#### Exercise description
Produce a verbatim copy of the entries listed below.

#### Stored rows
'''
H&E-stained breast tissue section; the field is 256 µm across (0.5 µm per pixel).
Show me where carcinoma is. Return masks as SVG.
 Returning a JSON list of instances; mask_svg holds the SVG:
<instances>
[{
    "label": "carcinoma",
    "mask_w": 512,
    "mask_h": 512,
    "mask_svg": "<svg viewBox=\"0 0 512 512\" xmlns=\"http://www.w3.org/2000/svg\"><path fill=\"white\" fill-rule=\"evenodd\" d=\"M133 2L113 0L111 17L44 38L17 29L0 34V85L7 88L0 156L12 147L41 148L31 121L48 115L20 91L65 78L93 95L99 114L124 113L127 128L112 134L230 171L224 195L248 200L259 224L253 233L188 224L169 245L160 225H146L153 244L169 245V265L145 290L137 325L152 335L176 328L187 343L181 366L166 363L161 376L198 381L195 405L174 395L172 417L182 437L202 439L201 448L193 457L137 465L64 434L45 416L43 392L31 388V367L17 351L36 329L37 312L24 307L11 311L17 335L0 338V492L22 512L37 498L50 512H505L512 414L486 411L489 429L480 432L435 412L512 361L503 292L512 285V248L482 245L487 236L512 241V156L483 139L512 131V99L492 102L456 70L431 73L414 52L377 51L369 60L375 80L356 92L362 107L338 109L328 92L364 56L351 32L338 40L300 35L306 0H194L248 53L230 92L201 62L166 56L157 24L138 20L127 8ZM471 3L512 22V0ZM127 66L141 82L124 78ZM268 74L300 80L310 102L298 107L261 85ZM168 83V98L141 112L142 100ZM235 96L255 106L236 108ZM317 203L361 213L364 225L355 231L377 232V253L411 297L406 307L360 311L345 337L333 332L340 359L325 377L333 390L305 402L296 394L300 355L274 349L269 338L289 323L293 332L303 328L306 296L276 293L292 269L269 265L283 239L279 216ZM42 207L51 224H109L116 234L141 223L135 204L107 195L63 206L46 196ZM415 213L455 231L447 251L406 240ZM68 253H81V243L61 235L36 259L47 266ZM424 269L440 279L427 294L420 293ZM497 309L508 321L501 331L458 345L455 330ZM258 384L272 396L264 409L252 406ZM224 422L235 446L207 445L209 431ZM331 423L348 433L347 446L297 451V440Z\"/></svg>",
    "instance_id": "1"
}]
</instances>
'''
#### Answer to the problem
H&E-stained breast tissue section; the field is 256 µm across (0.5 µm per pixel).
Show me where carcinoma is. Return masks as SVG.
 Returning a JSON list of instances; mask_svg holds the SVG:
<instances>
[{
    "label": "carcinoma",
    "mask_w": 512,
    "mask_h": 512,
    "mask_svg": "<svg viewBox=\"0 0 512 512\" xmlns=\"http://www.w3.org/2000/svg\"><path fill=\"white\" fill-rule=\"evenodd\" d=\"M133 2L113 0L111 17L44 38L17 29L0 34V85L7 88L0 156L12 147L41 148L31 121L48 115L20 91L65 78L93 95L99 114L124 113L127 128L112 134L230 171L224 195L248 200L259 224L253 233L188 224L169 245L160 225H146L153 244L169 245V265L145 290L137 325L152 335L176 328L187 343L181 366L166 363L161 376L198 381L195 405L174 395L172 417L182 437L202 439L201 448L193 457L137 465L64 434L45 416L43 392L31 388V367L17 351L36 329L37 312L24 307L11 311L17 335L0 338V492L22 512L37 498L50 512H505L512 414L486 411L489 429L480 432L435 412L512 361L503 292L512 285V248L482 245L487 236L512 241V156L483 139L512 131V99L492 102L456 70L431 73L414 52L377 51L369 60L375 80L356 92L362 107L338 109L328 92L364 56L351 32L338 40L300 35L306 0H194L248 53L230 92L201 62L166 56L157 24L138 20L127 8ZM471 3L512 22V0ZM127 66L141 82L124 78ZM268 74L300 80L310 102L298 107L261 85ZM168 83V98L141 112L142 100ZM235 96L255 106L236 108ZM317 203L361 213L364 225L355 231L377 232V253L411 297L406 307L360 311L345 337L333 332L340 359L325 377L333 390L305 402L296 394L300 355L274 349L269 338L289 323L293 332L303 328L306 296L276 293L292 269L269 265L283 239L279 216ZM42 207L51 224H109L116 234L141 223L135 204L107 195L63 206L46 196ZM415 213L455 231L447 251L406 240ZM68 253H81V243L61 235L36 259L47 266ZM424 269L440 279L427 294L420 293ZM497 309L508 321L501 331L458 345L455 330ZM258 384L272 396L264 409L252 406ZM224 422L235 446L207 445L209 431ZM331 423L348 433L347 446L297 451V440Z\"/></svg>",
    "instance_id": "1"
}]
</instances>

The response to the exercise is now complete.